Reproduce the material below verbatim, from its first line through the line containing "Group (40, 20)", including that line. Stop there.

[START MATERIAL FOR THIS TASK]

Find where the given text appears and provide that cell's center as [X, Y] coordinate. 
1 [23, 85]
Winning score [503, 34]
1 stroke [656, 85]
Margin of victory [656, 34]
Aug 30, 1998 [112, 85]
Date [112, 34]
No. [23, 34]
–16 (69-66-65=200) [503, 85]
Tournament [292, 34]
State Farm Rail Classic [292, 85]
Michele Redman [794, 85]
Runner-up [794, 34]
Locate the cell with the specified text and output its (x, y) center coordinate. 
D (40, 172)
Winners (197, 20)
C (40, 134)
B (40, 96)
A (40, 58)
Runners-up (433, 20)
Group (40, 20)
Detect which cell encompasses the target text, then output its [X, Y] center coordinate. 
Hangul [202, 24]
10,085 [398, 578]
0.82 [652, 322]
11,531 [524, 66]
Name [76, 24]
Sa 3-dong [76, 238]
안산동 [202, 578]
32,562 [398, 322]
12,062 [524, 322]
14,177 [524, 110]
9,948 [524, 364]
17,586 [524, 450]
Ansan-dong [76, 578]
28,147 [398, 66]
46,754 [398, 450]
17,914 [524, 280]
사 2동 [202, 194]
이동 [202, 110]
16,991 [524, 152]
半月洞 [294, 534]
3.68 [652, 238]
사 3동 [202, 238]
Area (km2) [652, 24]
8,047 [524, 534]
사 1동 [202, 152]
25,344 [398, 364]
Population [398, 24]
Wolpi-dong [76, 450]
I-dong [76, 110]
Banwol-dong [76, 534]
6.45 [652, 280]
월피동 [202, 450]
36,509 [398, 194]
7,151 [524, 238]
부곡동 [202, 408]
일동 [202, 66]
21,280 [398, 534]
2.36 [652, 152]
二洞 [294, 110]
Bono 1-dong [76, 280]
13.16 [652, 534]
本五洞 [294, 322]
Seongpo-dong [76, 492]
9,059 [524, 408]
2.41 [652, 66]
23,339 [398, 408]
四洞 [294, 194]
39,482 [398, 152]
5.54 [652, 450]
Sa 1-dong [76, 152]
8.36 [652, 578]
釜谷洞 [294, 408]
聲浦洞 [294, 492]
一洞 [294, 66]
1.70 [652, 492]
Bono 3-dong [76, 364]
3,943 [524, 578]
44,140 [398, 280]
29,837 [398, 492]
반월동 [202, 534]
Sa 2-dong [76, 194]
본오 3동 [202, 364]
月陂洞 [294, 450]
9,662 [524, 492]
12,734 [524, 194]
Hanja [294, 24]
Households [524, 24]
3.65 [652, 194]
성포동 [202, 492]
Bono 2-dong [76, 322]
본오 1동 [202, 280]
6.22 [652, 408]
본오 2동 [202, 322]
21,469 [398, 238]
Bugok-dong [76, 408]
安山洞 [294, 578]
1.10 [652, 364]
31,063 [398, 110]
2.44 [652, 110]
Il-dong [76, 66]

[END MATERIAL FOR THIS TASK]

> **ANSWER**:
Find where the given text appears and provide that cell's center as [X, Y] coordinate. 
1 [23, 85]
Winning score [503, 34]
1 stroke [656, 85]
Margin of victory [656, 34]
Aug 30, 1998 [112, 85]
Date [112, 34]
No. [23, 34]
–16 (69-66-65=200) [503, 85]
Tournament [292, 34]
State Farm Rail Classic [292, 85]
Michele Redman [794, 85]
Runner-up [794, 34]
Locate the cell with the specified text and output its (x, y) center coordinate. 
D (40, 172)
Winners (197, 20)
C (40, 134)
B (40, 96)
A (40, 58)
Runners-up (433, 20)
Group (40, 20)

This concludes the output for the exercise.